> [Work to complete]: Pictures are not part of the copy; reproduce the remaining data exactly.

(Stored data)

= = = = = = =

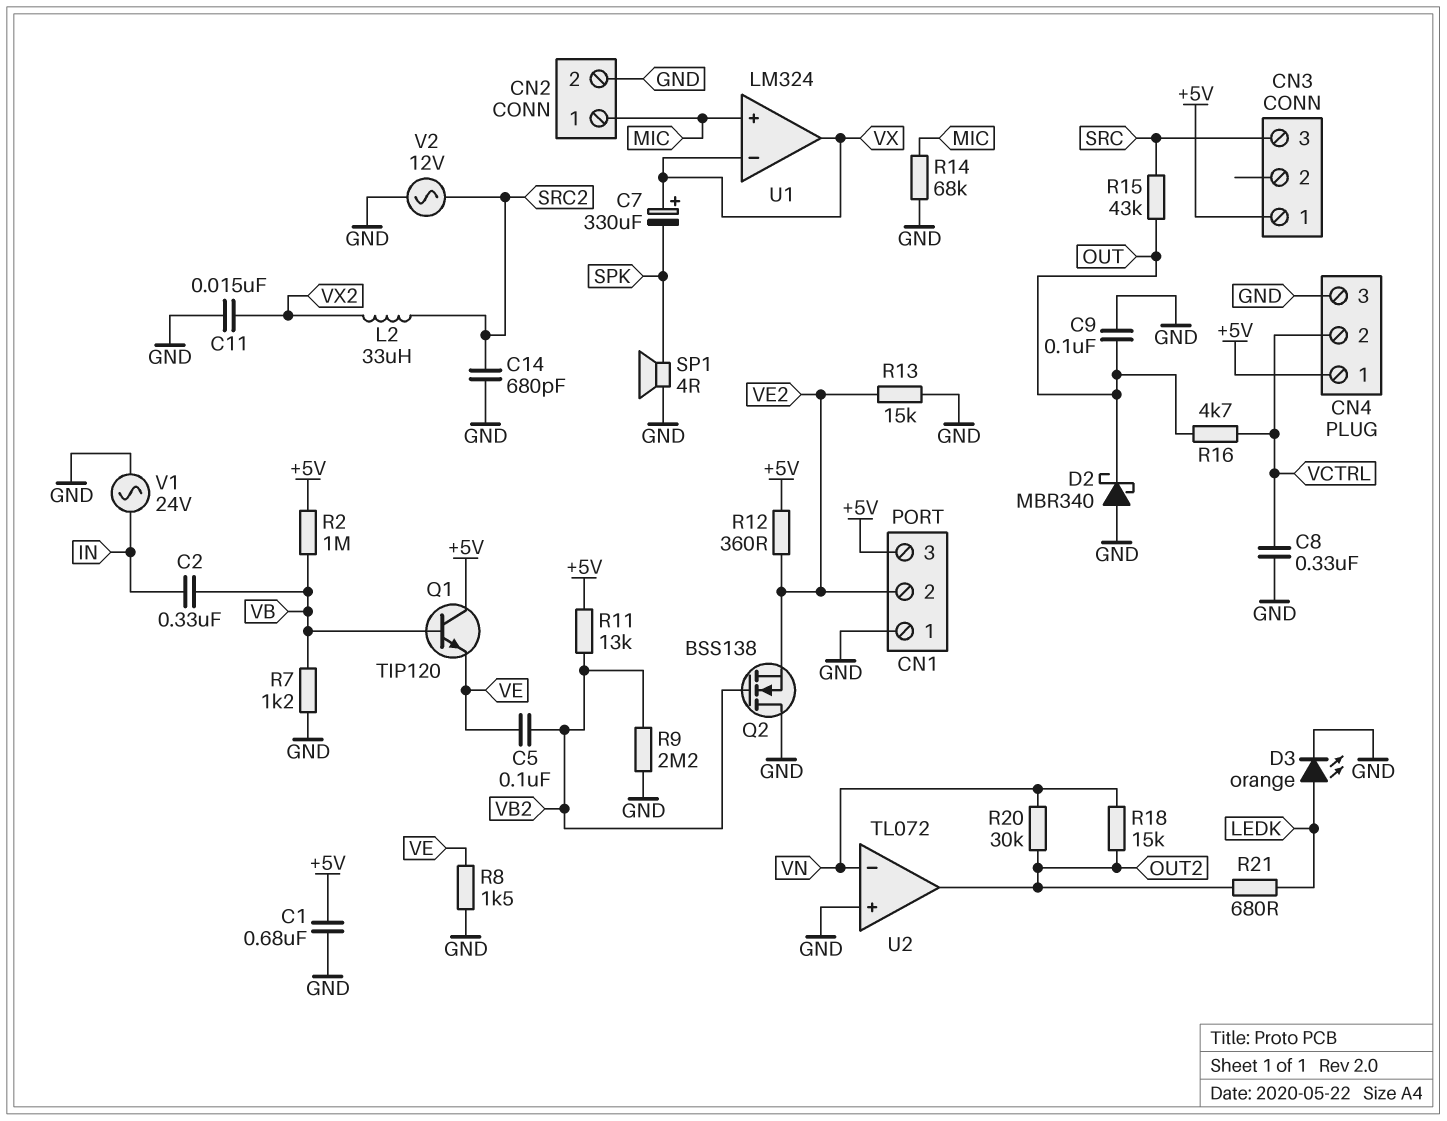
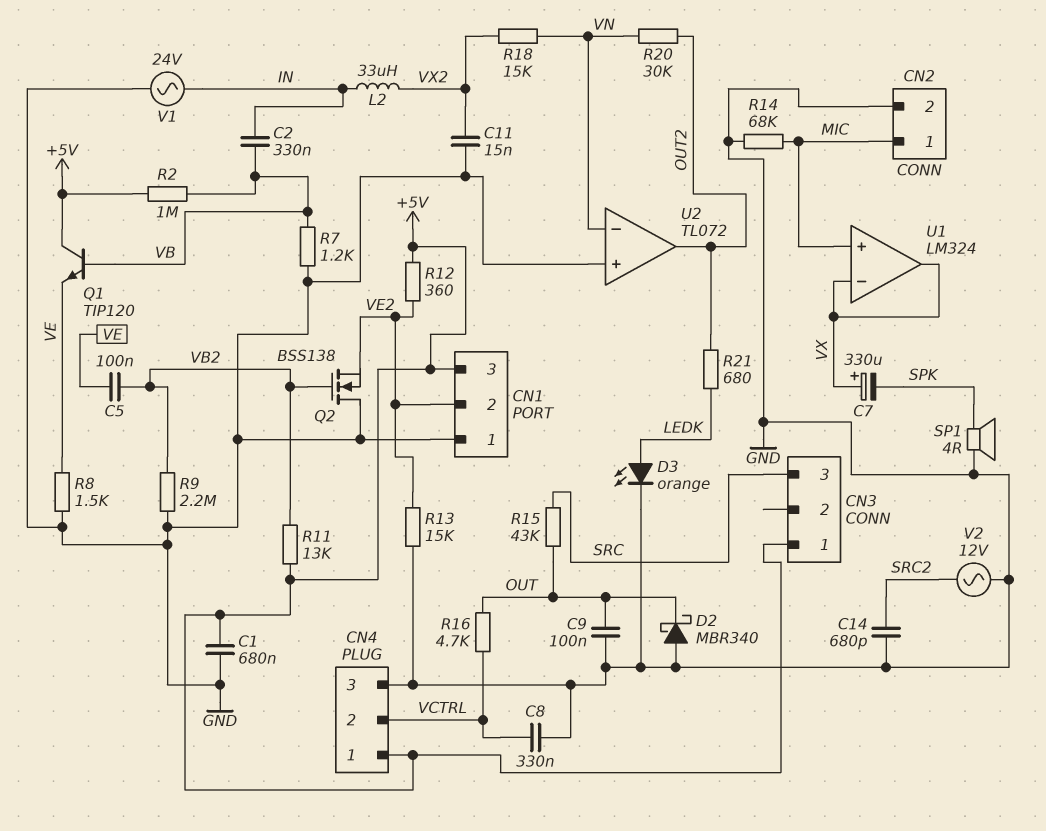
L2: 33uH (SRC2, VX2) -> 33uH (IN, VX2)
R18: 15k (OUT2, VN) -> 15k (VN, VX2)

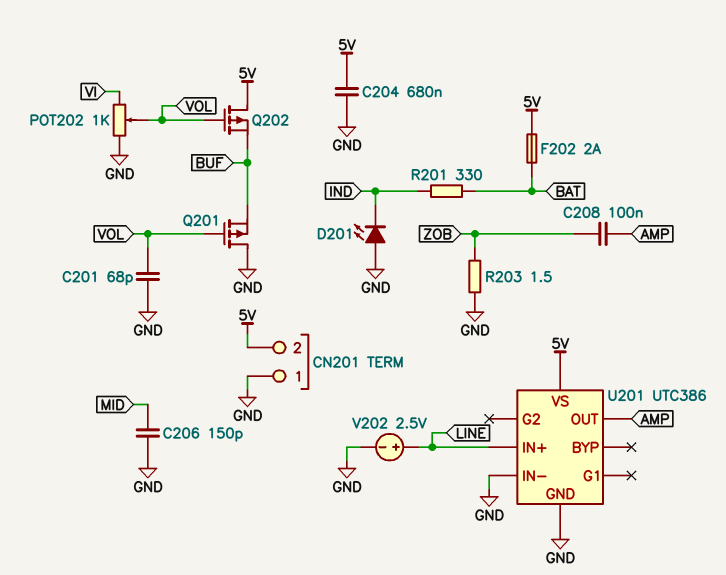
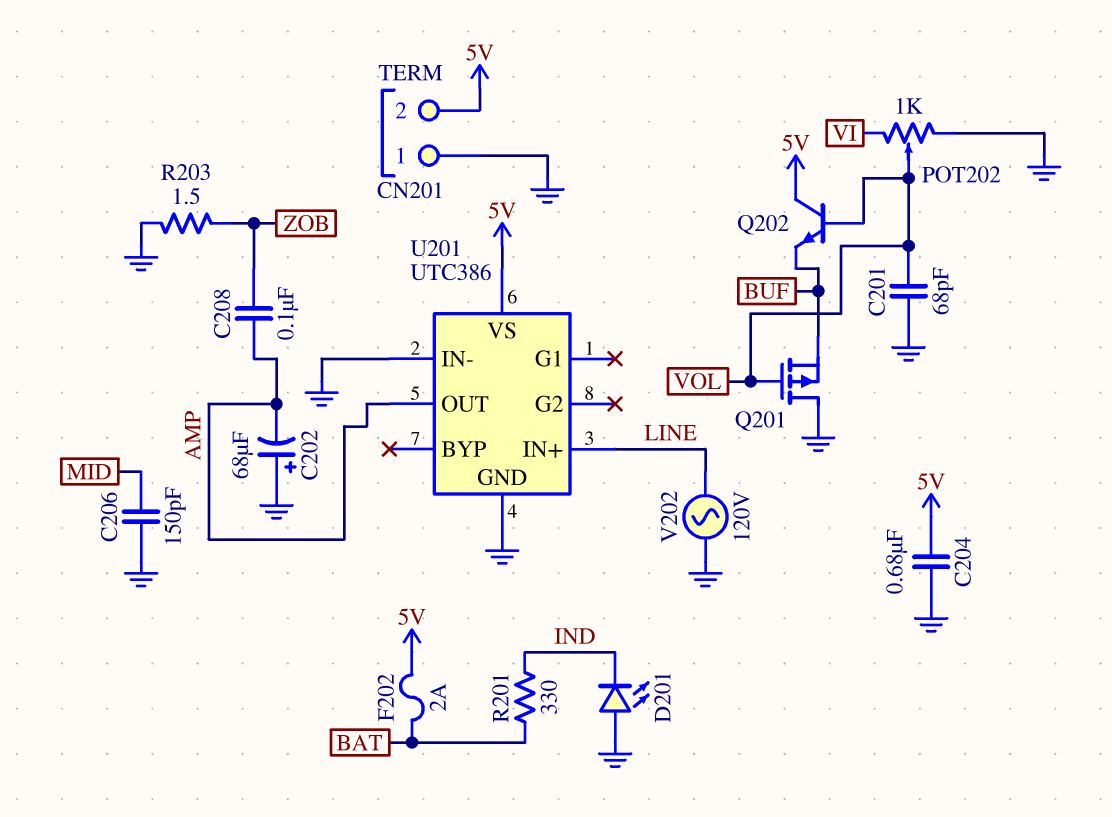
C202: none -> 68uF (plus GND, minus AMP)
Q202: PMOS (G VOL, D 5V, S BUF) -> NPN (B VOL, C 5V, E BUF)
V202: 2.5V (plus LINE, minus GND) -> AC 120V (GND, LINE)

= = = = = = =

> [Expected output]:
L2: 33uH (SRC2, VX2) -> 33uH (IN, VX2)
R18: 15k (OUT2, VN) -> 15k (VN, VX2)

C202: none -> 68uF (plus GND, minus AMP)
Q202: PMOS (G VOL, D 5V, S BUF) -> NPN (B VOL, C 5V, E BUF)
V202: 2.5V (plus LINE, minus GND) -> AC 120V (GND, LINE)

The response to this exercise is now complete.